- [Aim of the exercise]: "rectangle" appears in how many lines of the entries? State only the number.

- [Data provided]:
########################################

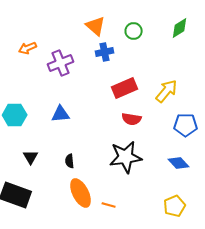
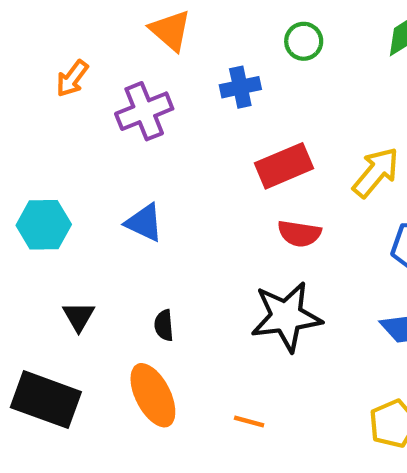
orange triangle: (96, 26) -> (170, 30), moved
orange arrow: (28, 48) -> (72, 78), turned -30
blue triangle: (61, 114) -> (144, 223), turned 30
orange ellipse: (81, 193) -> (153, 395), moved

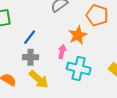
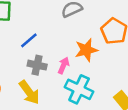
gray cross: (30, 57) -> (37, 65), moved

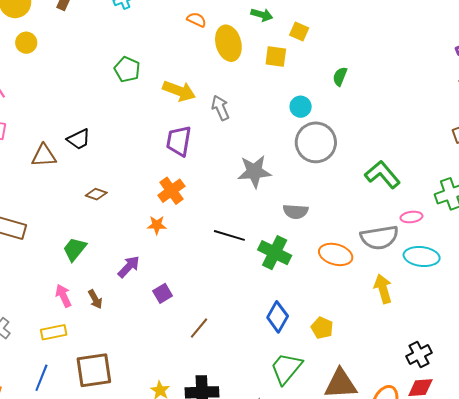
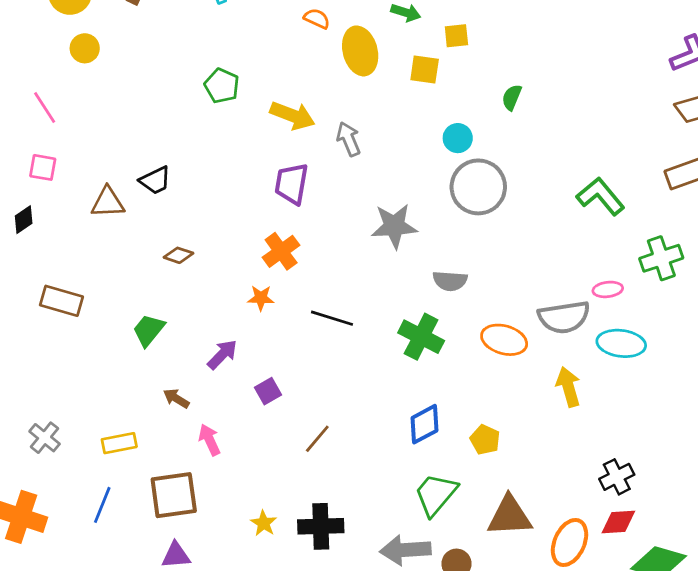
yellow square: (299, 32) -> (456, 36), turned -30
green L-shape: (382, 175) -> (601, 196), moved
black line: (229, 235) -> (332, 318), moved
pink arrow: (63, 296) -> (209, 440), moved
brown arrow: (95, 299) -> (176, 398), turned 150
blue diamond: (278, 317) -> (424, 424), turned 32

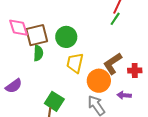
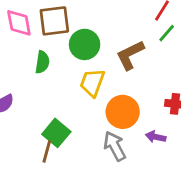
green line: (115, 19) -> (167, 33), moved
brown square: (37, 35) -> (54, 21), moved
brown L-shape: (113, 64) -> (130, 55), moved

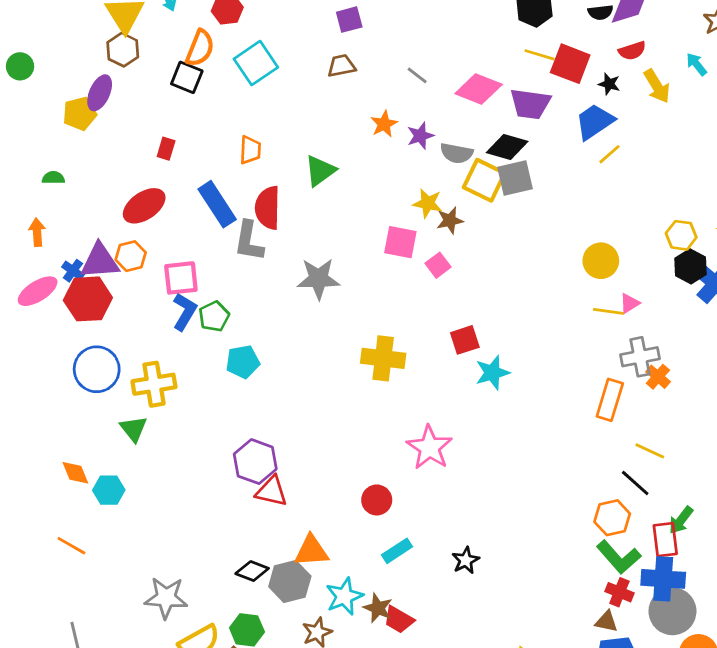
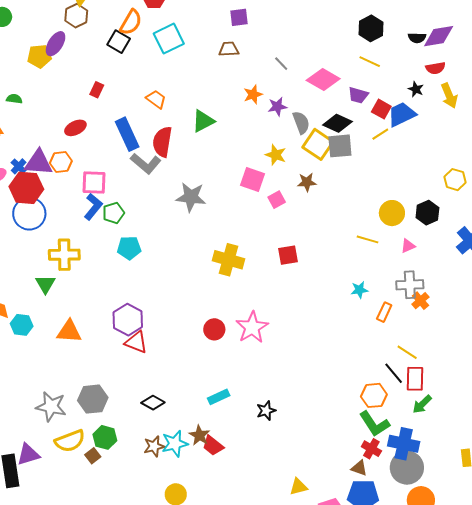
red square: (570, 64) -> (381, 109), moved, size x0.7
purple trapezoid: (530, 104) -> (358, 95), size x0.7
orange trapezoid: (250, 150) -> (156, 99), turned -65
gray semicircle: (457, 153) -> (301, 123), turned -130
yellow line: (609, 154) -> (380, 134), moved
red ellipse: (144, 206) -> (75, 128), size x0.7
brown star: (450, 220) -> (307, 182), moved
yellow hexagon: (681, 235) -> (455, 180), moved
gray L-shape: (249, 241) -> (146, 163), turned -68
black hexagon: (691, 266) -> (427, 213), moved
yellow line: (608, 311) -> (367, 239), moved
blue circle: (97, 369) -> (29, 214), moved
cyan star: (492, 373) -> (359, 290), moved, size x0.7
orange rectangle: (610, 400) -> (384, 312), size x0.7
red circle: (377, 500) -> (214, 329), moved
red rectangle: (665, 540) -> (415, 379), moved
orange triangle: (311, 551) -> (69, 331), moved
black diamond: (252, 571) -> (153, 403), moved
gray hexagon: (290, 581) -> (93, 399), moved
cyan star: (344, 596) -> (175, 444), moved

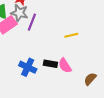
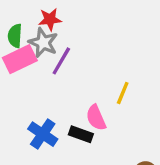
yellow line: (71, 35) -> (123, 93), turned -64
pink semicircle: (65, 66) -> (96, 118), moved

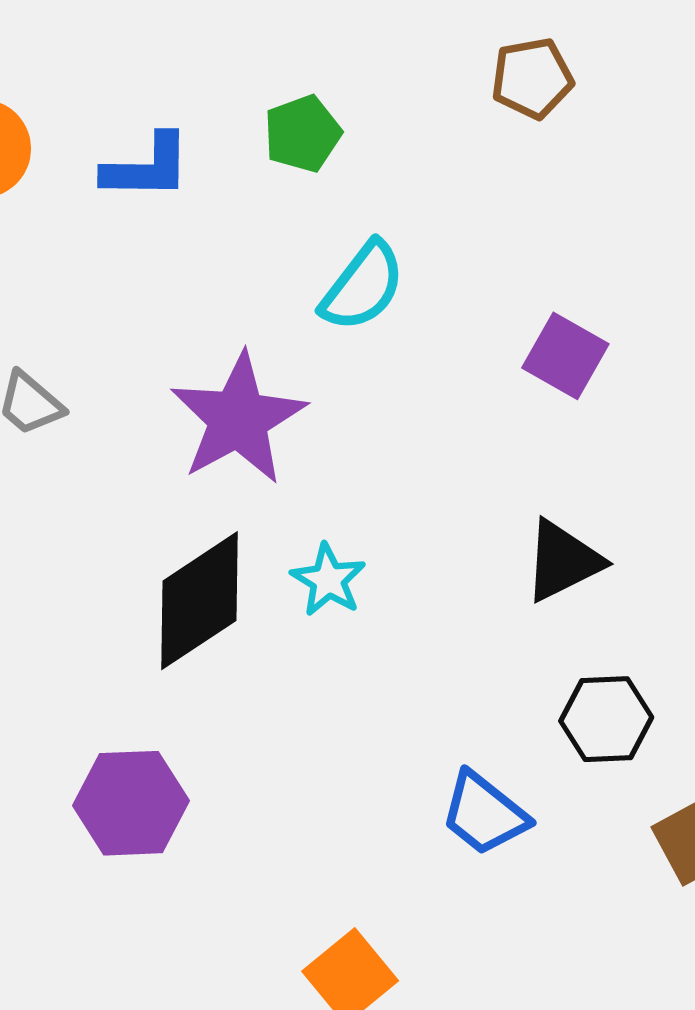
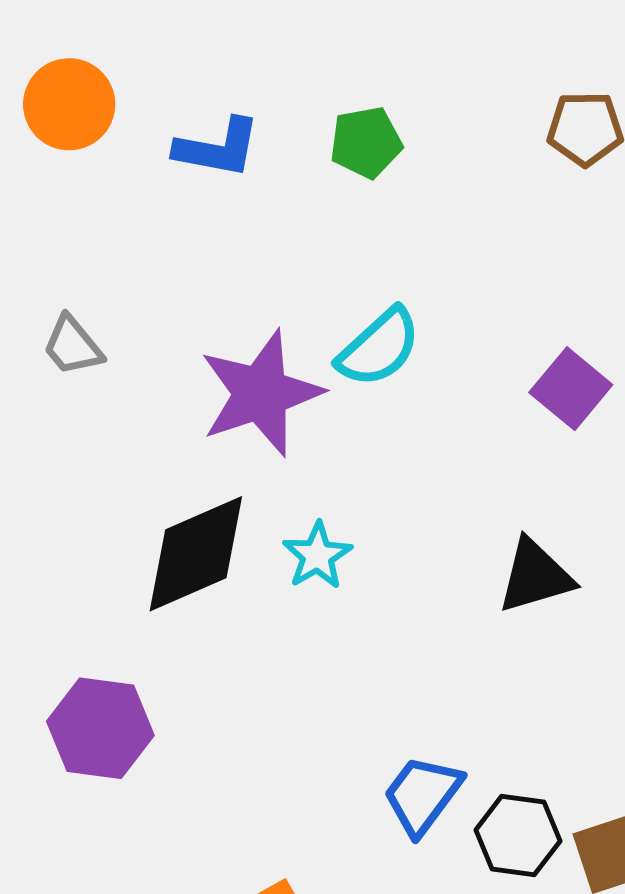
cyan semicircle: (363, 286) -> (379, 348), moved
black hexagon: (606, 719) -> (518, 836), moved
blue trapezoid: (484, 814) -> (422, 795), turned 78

########################################

- [Answer to this problem]: 2